Activity> Only one stretch of the data below is wanted: the lines starting at the one with "none -> red plate L12 level 1" and ending at the one with "none -> red tile K3 level 2", both included, given again exactly.
::: Data records :::
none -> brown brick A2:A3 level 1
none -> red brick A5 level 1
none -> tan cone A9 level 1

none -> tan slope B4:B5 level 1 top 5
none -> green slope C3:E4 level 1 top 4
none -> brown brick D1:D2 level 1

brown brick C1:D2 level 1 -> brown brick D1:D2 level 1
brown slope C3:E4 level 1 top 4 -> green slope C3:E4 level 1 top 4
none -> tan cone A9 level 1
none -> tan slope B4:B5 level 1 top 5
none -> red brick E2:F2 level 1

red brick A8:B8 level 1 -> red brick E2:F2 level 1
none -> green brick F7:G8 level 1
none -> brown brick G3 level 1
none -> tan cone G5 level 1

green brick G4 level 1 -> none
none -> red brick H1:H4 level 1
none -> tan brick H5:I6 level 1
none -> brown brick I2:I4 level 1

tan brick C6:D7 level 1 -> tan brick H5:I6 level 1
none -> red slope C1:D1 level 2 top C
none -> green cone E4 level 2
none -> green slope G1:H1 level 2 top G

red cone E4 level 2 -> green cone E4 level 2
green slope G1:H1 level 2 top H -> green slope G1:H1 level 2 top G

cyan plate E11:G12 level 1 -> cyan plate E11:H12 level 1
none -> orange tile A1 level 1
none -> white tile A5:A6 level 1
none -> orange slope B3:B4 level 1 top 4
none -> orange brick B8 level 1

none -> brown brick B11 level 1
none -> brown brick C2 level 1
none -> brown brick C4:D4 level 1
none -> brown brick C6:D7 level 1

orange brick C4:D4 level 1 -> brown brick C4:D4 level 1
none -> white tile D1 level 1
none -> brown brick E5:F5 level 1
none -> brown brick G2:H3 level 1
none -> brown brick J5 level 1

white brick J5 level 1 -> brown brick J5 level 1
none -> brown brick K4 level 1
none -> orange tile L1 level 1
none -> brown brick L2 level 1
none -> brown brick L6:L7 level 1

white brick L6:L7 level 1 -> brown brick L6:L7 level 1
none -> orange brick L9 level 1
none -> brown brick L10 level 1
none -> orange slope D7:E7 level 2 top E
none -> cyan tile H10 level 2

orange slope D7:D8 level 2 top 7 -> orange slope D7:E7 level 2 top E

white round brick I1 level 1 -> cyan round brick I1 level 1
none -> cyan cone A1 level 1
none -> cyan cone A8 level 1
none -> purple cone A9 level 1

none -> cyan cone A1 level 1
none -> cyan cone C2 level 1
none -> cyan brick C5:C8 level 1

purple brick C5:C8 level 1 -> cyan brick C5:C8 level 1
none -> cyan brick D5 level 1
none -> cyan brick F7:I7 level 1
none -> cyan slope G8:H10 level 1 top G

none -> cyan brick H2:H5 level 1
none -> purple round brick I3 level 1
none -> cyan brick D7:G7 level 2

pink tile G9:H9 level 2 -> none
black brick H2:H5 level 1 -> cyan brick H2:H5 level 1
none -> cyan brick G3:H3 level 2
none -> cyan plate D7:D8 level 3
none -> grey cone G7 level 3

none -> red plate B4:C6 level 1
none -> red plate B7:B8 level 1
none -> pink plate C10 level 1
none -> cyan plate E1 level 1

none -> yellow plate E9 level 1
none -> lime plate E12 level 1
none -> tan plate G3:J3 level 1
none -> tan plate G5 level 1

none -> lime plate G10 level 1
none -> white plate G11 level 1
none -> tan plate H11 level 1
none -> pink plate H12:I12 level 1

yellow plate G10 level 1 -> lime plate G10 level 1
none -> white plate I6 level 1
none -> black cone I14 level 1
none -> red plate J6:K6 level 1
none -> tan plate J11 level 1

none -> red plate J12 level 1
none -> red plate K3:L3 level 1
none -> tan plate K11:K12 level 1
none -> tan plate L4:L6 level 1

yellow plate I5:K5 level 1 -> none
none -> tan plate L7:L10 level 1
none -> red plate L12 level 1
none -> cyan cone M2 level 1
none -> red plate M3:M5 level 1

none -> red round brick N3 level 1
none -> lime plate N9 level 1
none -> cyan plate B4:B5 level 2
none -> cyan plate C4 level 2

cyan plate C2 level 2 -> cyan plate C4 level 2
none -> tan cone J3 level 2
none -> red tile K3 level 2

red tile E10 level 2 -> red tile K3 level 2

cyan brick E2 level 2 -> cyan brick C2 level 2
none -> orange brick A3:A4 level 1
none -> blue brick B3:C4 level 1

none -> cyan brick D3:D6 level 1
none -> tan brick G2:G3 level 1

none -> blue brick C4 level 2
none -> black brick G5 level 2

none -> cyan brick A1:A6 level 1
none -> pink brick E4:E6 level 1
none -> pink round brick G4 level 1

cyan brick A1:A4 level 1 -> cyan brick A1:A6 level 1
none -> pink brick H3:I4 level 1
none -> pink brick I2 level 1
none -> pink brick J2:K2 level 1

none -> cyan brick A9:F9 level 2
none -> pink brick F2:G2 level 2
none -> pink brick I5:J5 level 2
:::
Expected answer>
none -> red plate L12 level 1
none -> cyan cone M2 level 1
none -> red plate M3:M5 level 1

none -> red round brick N3 level 1
none -> lime plate N9 level 1
none -> cyan plate B4:B5 level 2
none -> cyan plate C4 level 2

cyan plate C2 level 2 -> cyan plate C4 level 2
none -> tan cone J3 level 2
none -> red tile K3 level 2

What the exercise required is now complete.